▸ About this task
Give all of the data again exactly as written, omitting every image.

▸ Object transformation records
= = = =

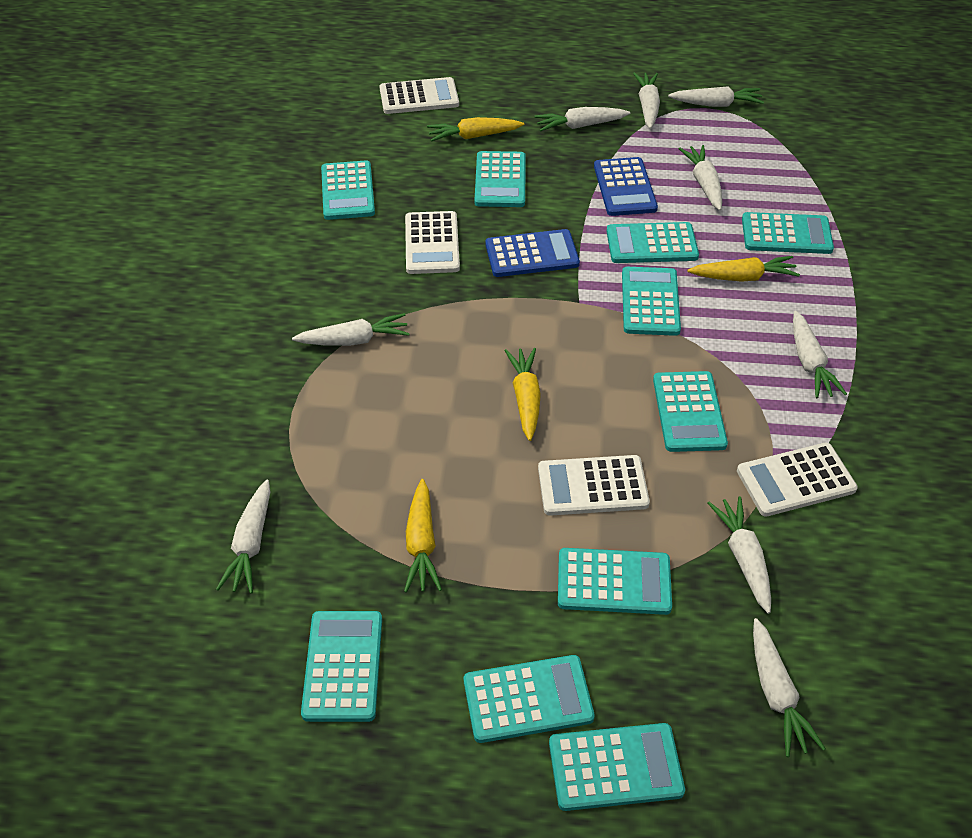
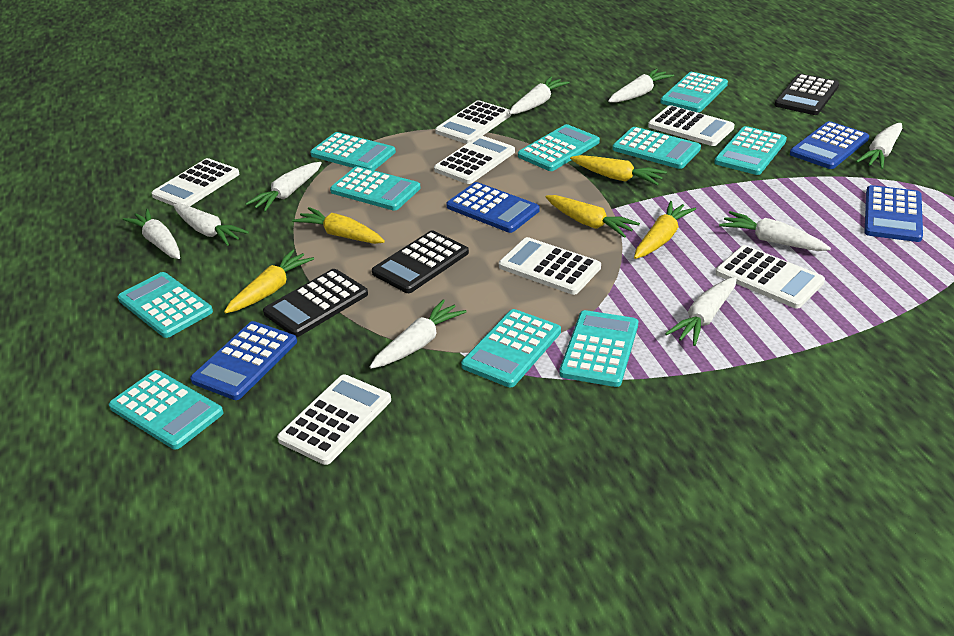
black calculator: 0 -> 3
blue calculator: 2 -> 4
white calculator: 4 -> 7
yellow carrot: 4 -> 5

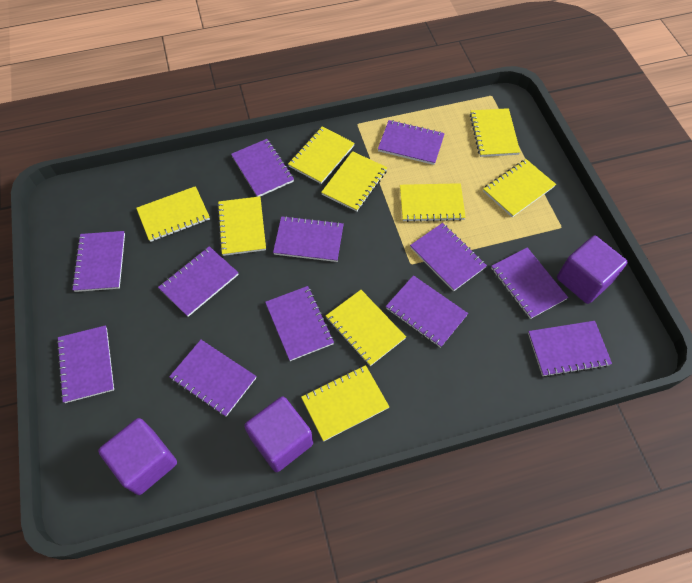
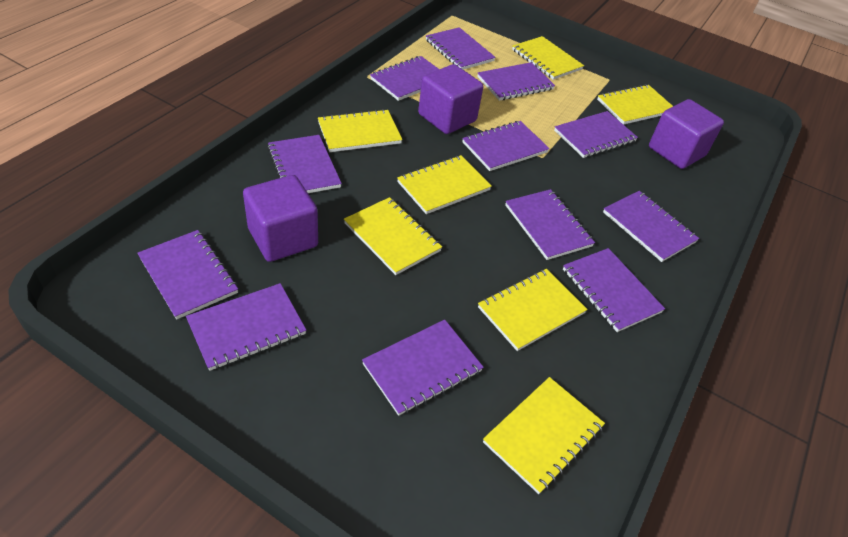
yellow notebook: 9 -> 7

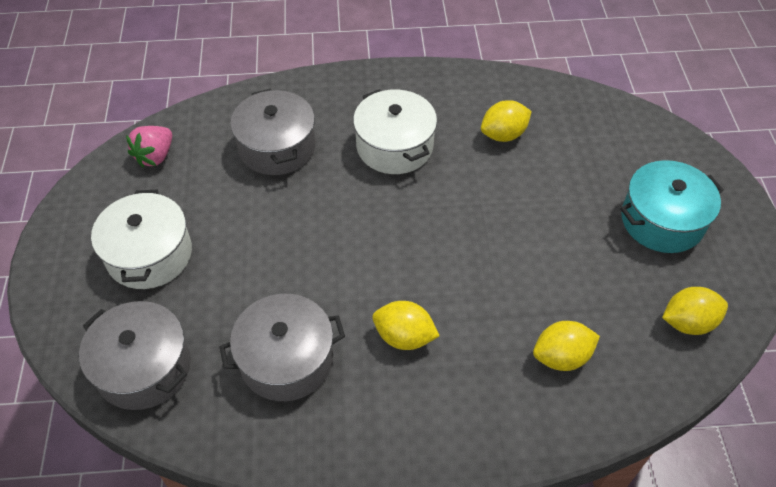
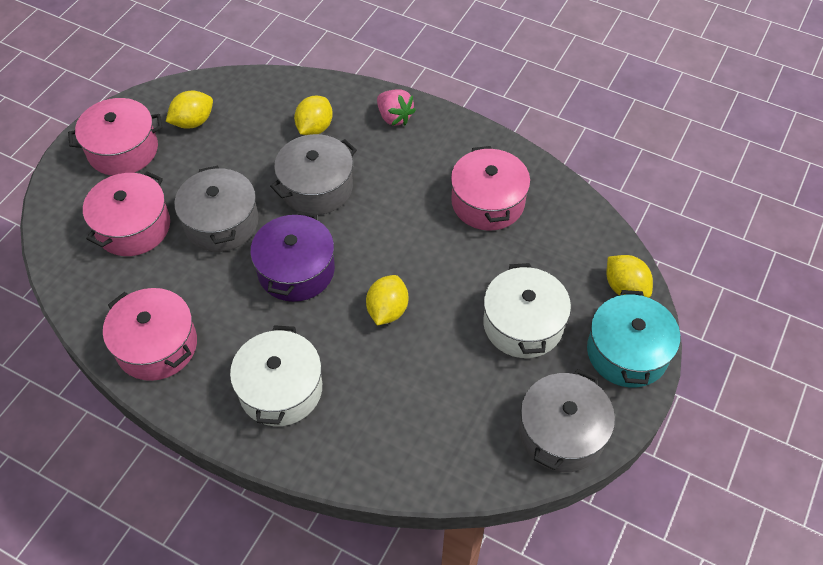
pink pot: 0 -> 4
purple pot: 0 -> 1

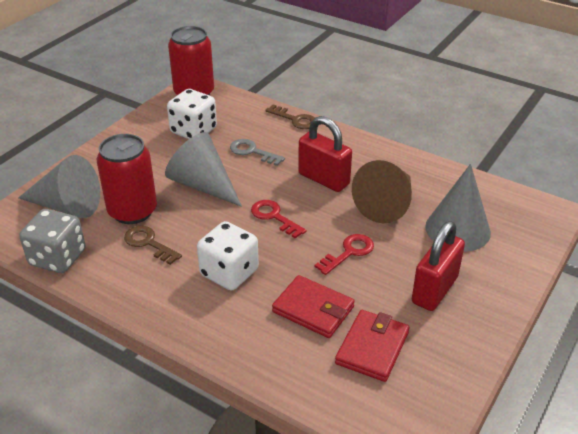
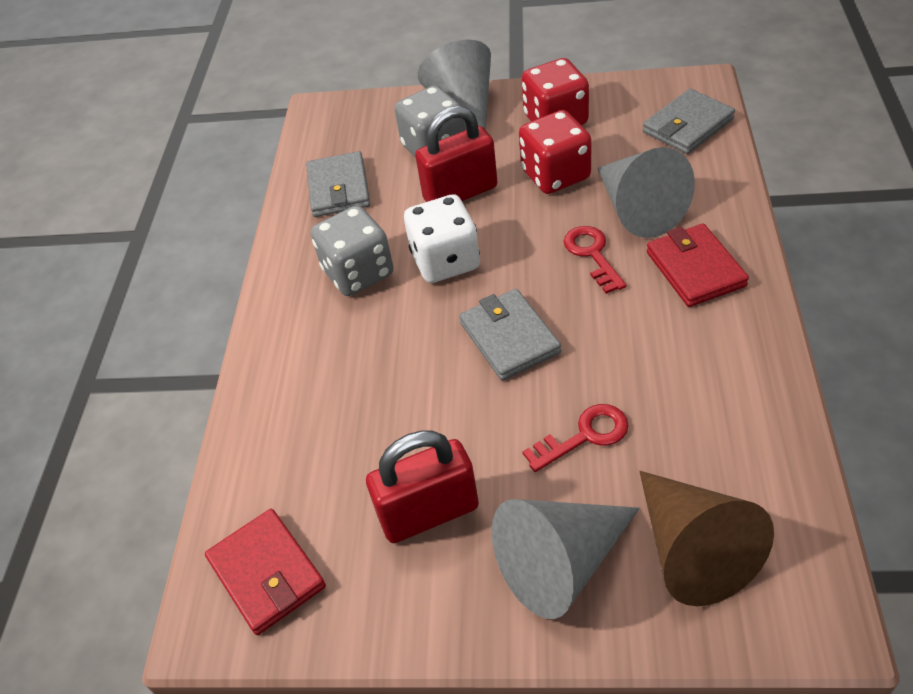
brown key: 2 -> 0
grey dice: 1 -> 2
grey key: 1 -> 0
grey wallet: 0 -> 3
red can: 2 -> 0
red dice: 0 -> 2
white dice: 2 -> 1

= = = =

▸ Result for this task
black calculator: 0 -> 3
blue calculator: 2 -> 4
white calculator: 4 -> 7
yellow carrot: 4 -> 5

yellow notebook: 9 -> 7

pink pot: 0 -> 4
purple pot: 0 -> 1

brown key: 2 -> 0
grey dice: 1 -> 2
grey key: 1 -> 0
grey wallet: 0 -> 3
red can: 2 -> 0
red dice: 0 -> 2
white dice: 2 -> 1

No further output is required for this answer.